Before-and-after scene images:
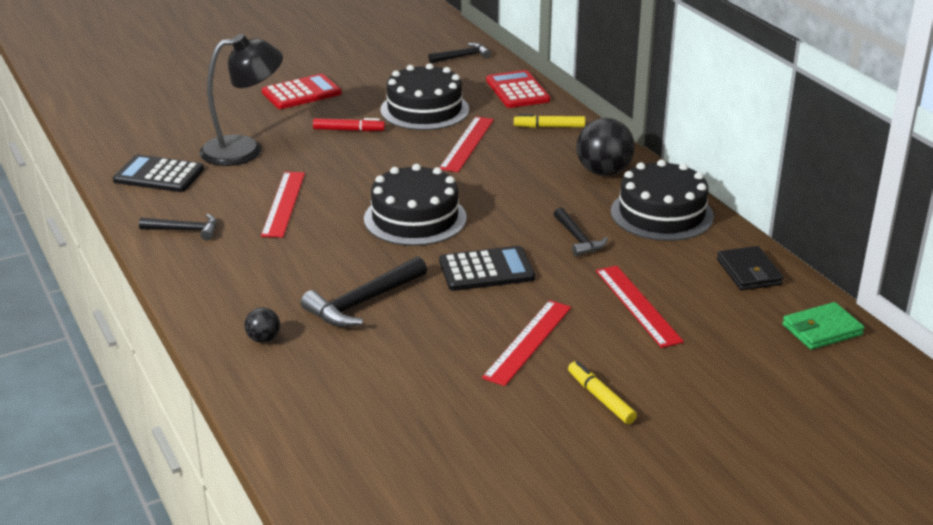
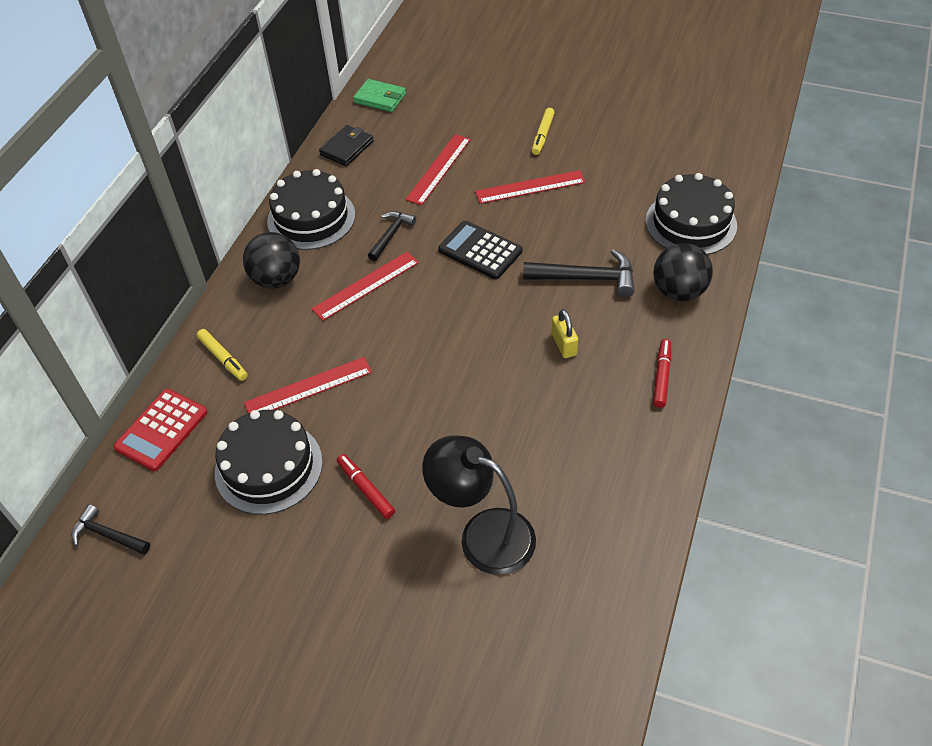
camera: 130 degrees left, 20 degrees up
(159, 175) = (594, 554): black calculator -> none
(185, 230) = (637, 447): black hammer -> none
(211, 275) = (661, 377): none -> red marker
(263, 339) = (678, 291): black ball -> black ball, size x2.00
(284, 204) = (531, 422): red ruler -> red ruler (366, 285)
(301, 93) = (325, 602): red calculator -> none
(319, 252) = (563, 344): none -> yellow padlock
(415, 218) = (460, 330): black cake -> black cake (691, 223)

_Your assignment_:
Restate the entries above word for word, keeping pictures out of the copy.

_Solution to this task_:
camera: 130 degrees left, 20 degrees up
(159, 175) = (594, 554): black calculator -> none
(185, 230) = (637, 447): black hammer -> none
(211, 275) = (661, 377): none -> red marker
(263, 339) = (678, 291): black ball -> black ball, size x2.00
(284, 204) = (531, 422): red ruler -> red ruler (366, 285)
(301, 93) = (325, 602): red calculator -> none
(319, 252) = (563, 344): none -> yellow padlock
(415, 218) = (460, 330): black cake -> black cake (691, 223)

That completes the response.